**LISTED ENTRIES:**
========

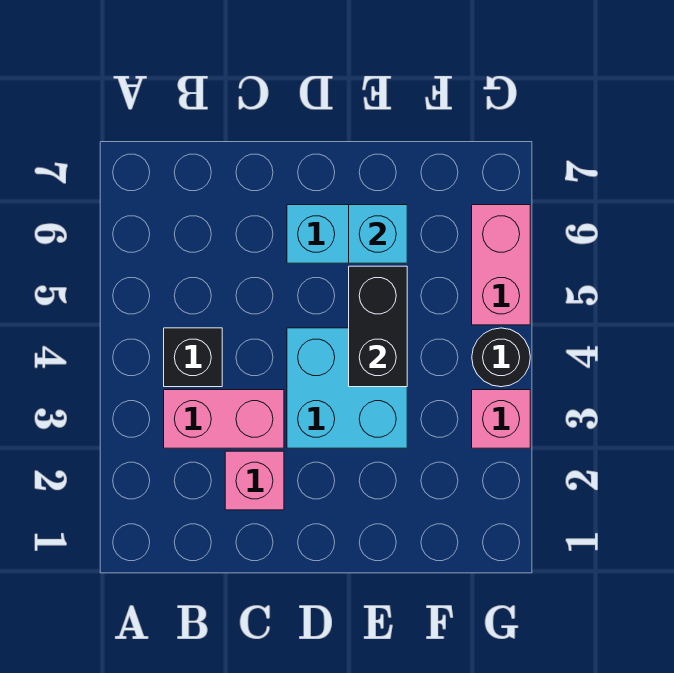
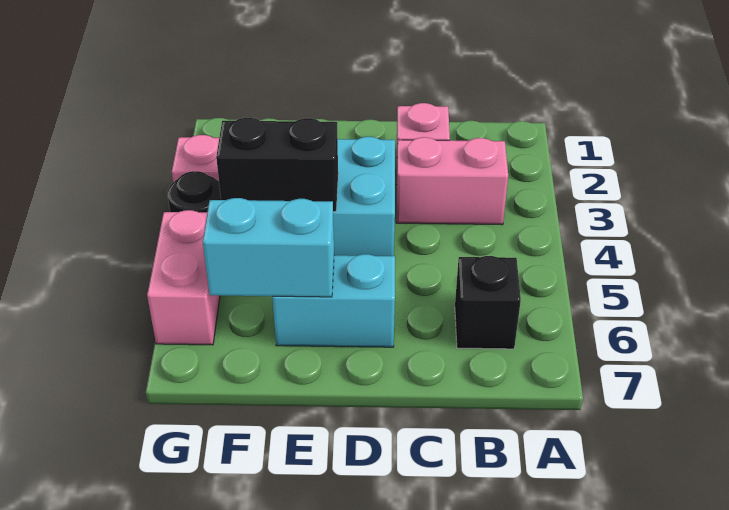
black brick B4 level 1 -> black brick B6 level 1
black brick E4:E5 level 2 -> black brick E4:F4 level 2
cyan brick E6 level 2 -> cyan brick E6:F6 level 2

========

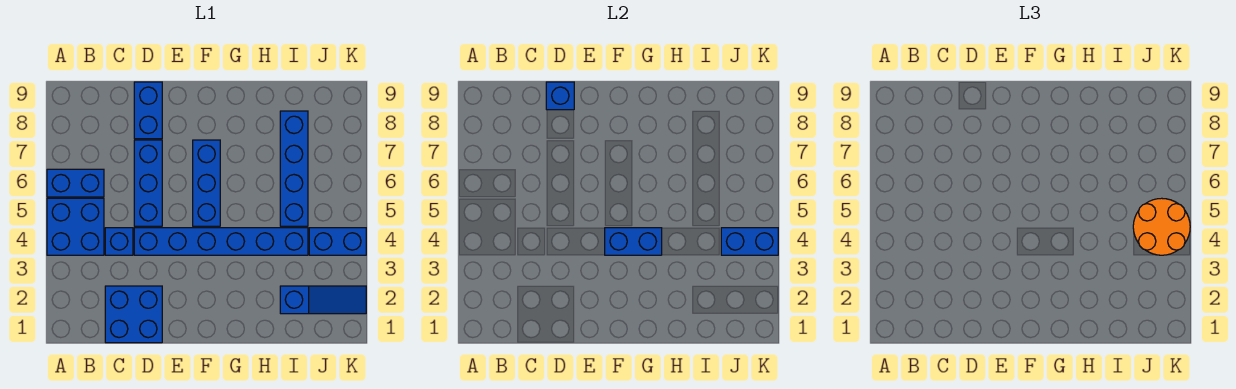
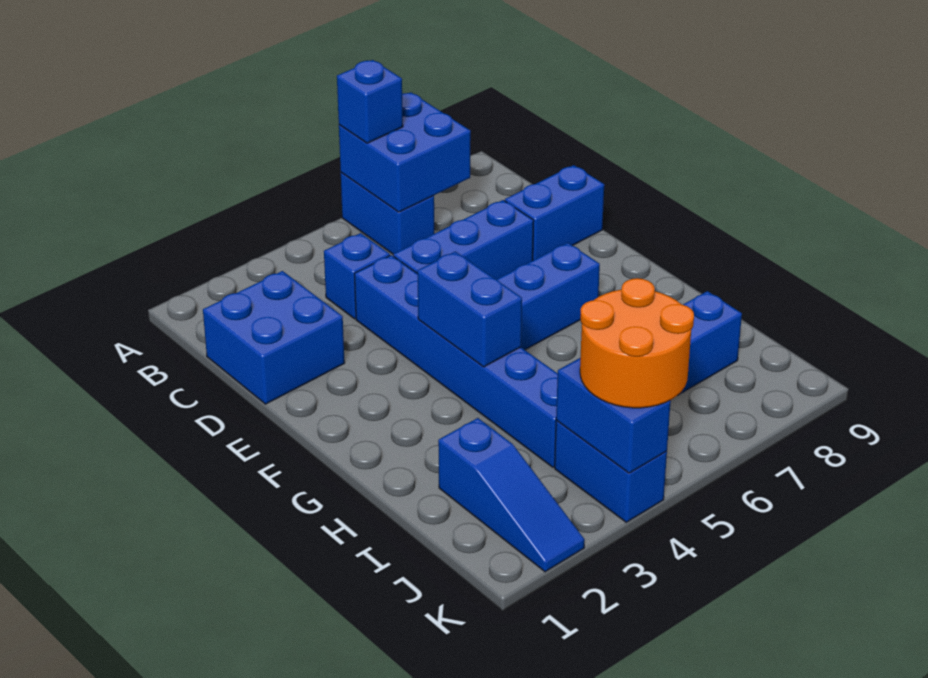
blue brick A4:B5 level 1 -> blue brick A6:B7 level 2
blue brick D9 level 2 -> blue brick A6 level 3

========

**WHAT THE EXERCISE ASKS:** Scan the data above for the word "blue", then copy every line that holds it.

**ANSWER TO THIS PROBLEM:**
blue brick A4:B5 level 1 -> blue brick A6:B7 level 2
blue brick D9 level 2 -> blue brick A6 level 3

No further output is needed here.